◆ **Data under study**
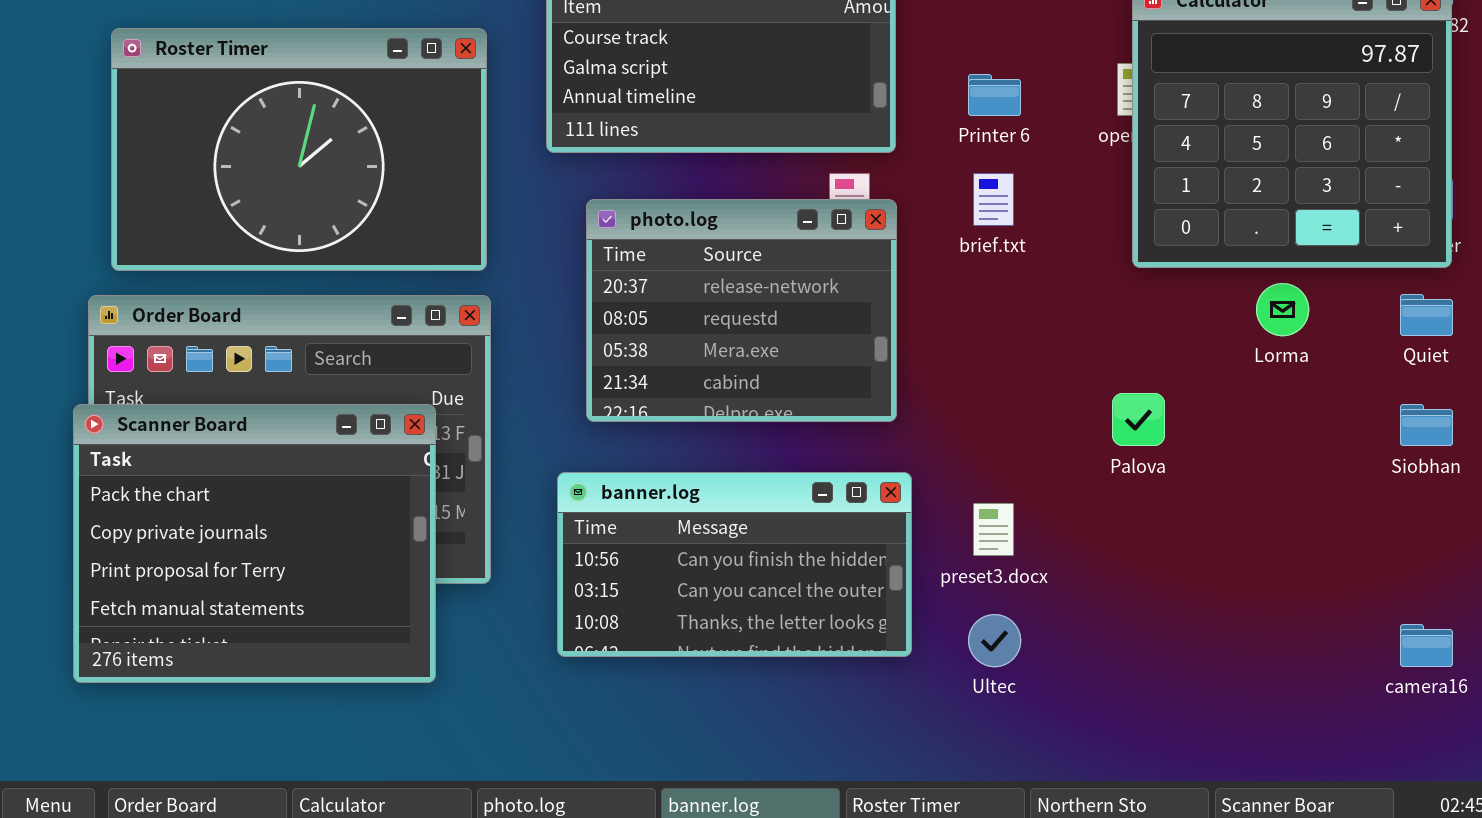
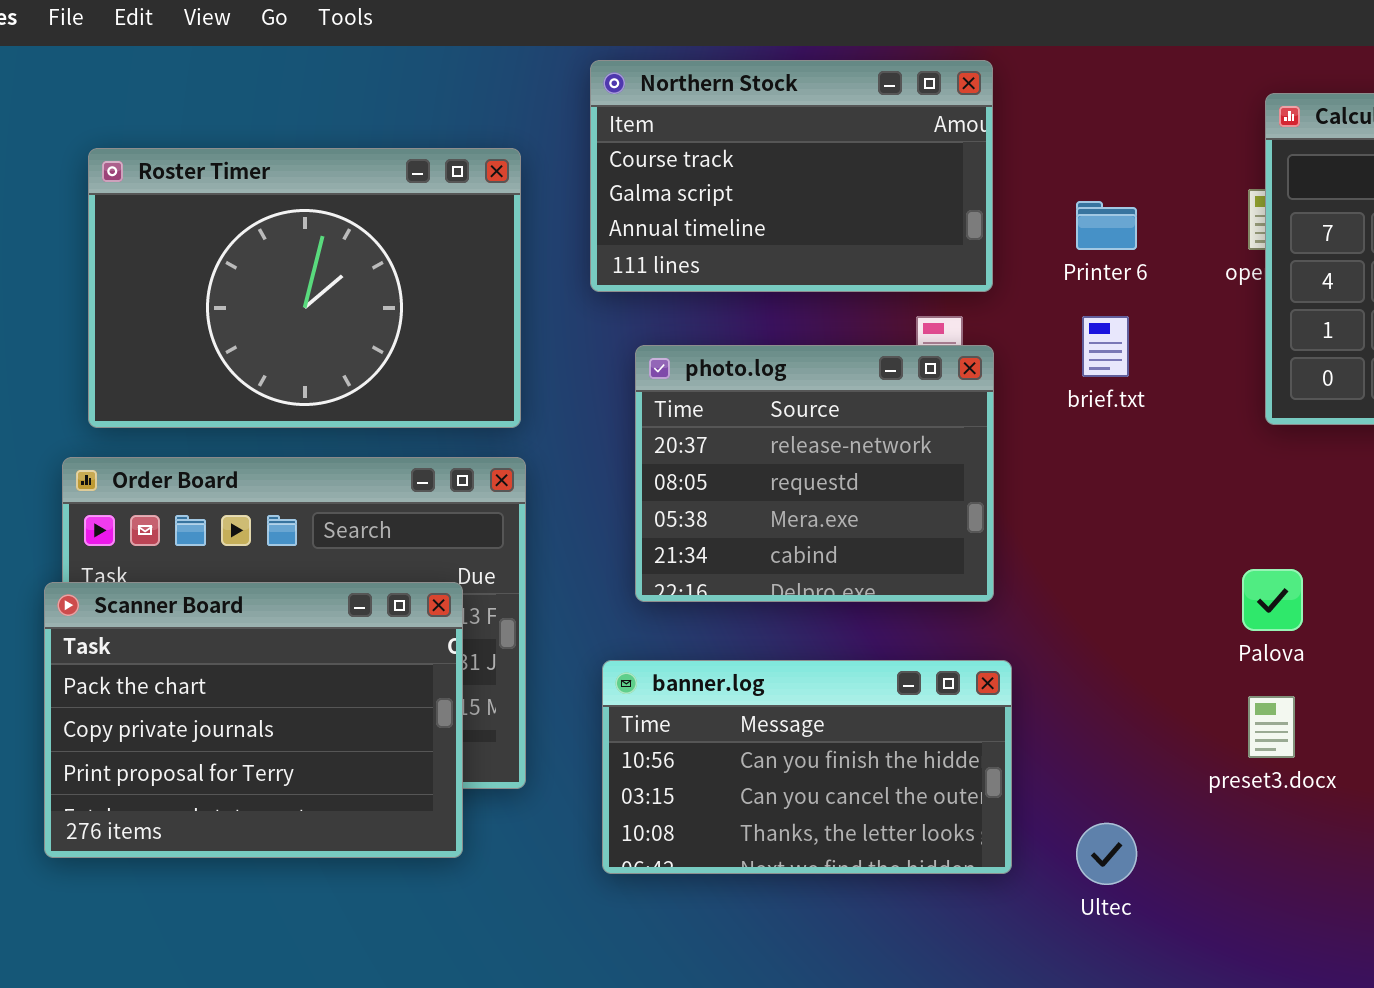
Scanner Board: [73,404,436,683] -> [44,582,463,858], resized
preset3.docx: [973,503,1014,556] -> [1248,696,1295,758], moved

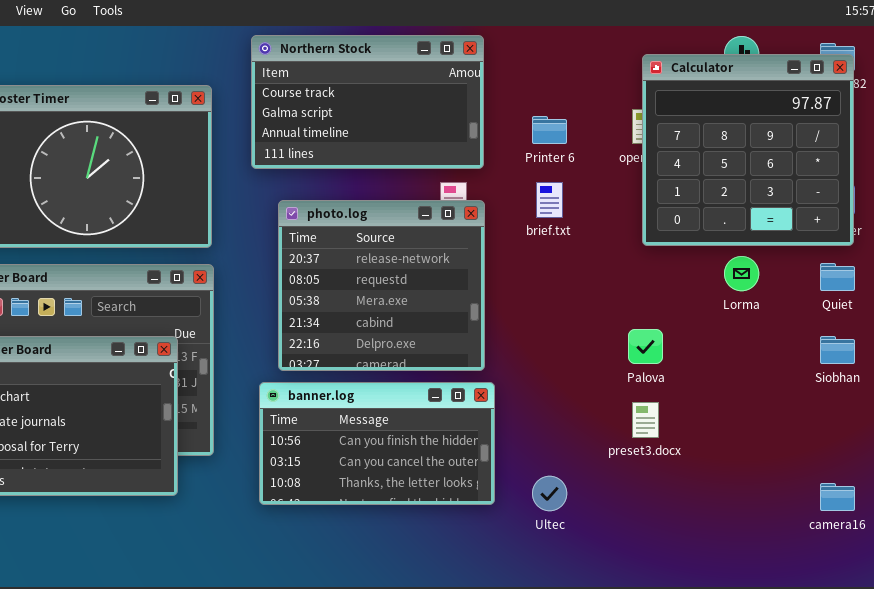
photo.log: [635,345,994,602] -> [278,200,485,371], resized

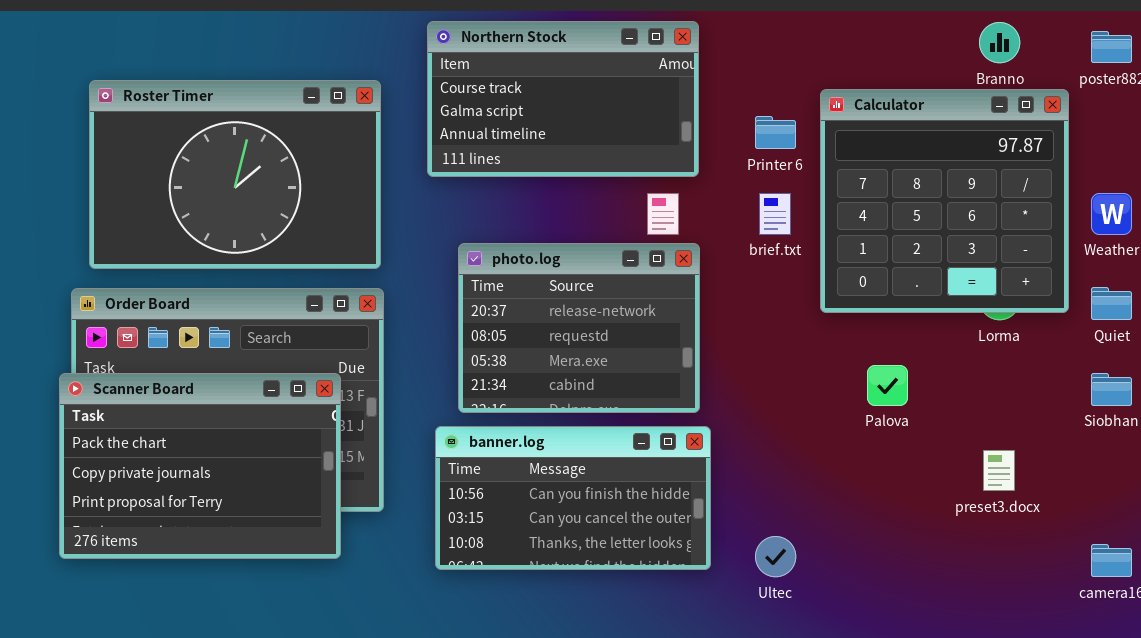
Calculator: [642,54,854,246] -> [820,89,1069,313], moved
photo.log: [278,200,485,371] -> [458,243,700,413], resized
preset3.docx: [632,402,659,438] -> [983,450,1015,491], moved

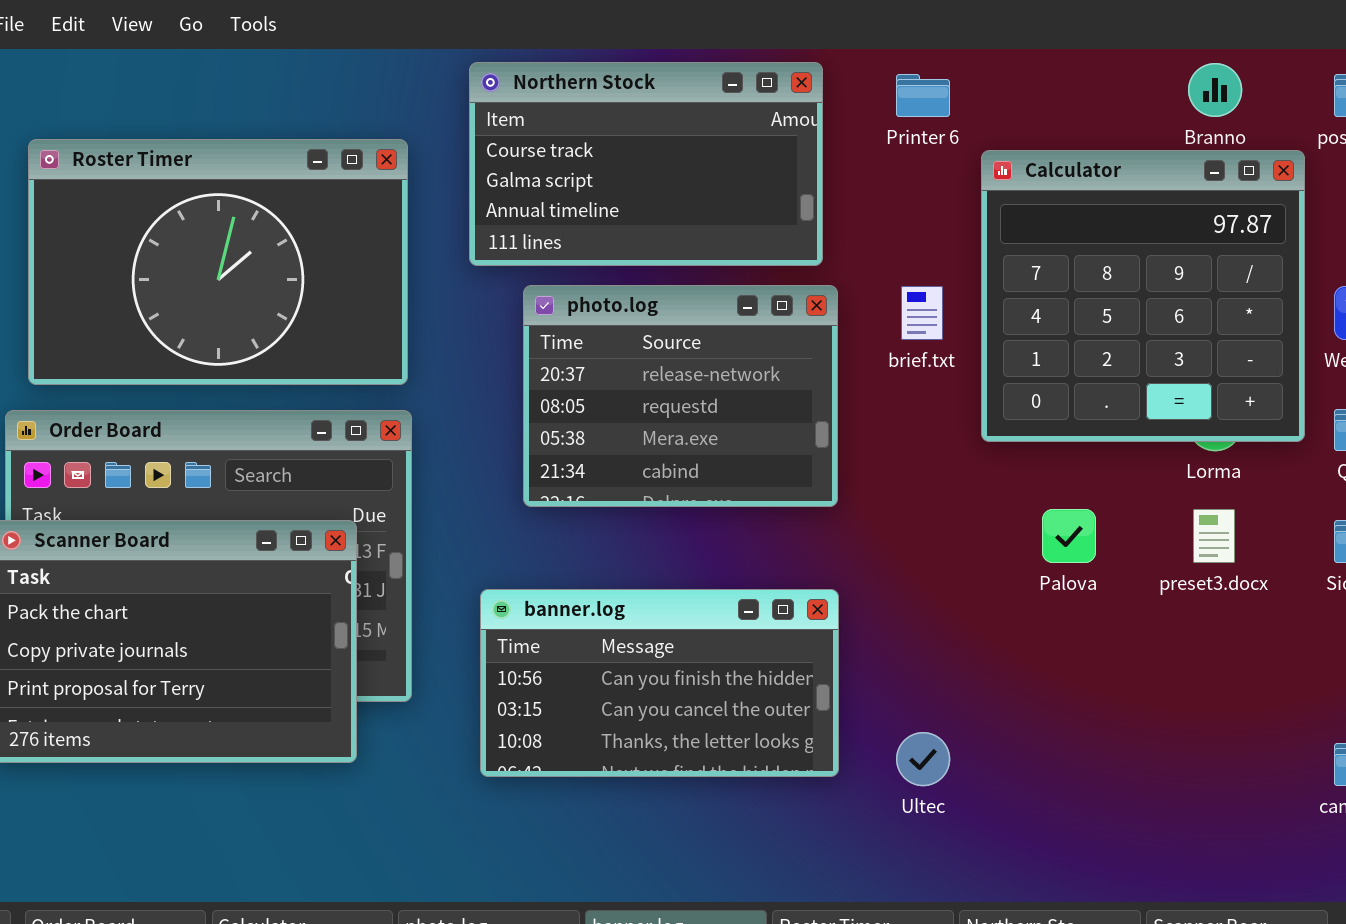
Printer 6: [755,116,796,149] -> [896,74,950,117], moved
photo.log: [458,243,700,413] -> [523,285,838,507], moved
preset3.docx: [983,450,1015,491] -> [1193,509,1235,563], moved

◆ **Instructions for the task**
Could the entries above be retyped exactly, with the pictures left out?

◆ **Task result**
Scanner Board: [73,404,436,683] -> [44,582,463,858], resized
preset3.docx: [973,503,1014,556] -> [1248,696,1295,758], moved

photo.log: [635,345,994,602] -> [278,200,485,371], resized

Calculator: [642,54,854,246] -> [820,89,1069,313], moved
photo.log: [278,200,485,371] -> [458,243,700,413], resized
preset3.docx: [632,402,659,438] -> [983,450,1015,491], moved

Printer 6: [755,116,796,149] -> [896,74,950,117], moved
photo.log: [458,243,700,413] -> [523,285,838,507], moved
preset3.docx: [983,450,1015,491] -> [1193,509,1235,563], moved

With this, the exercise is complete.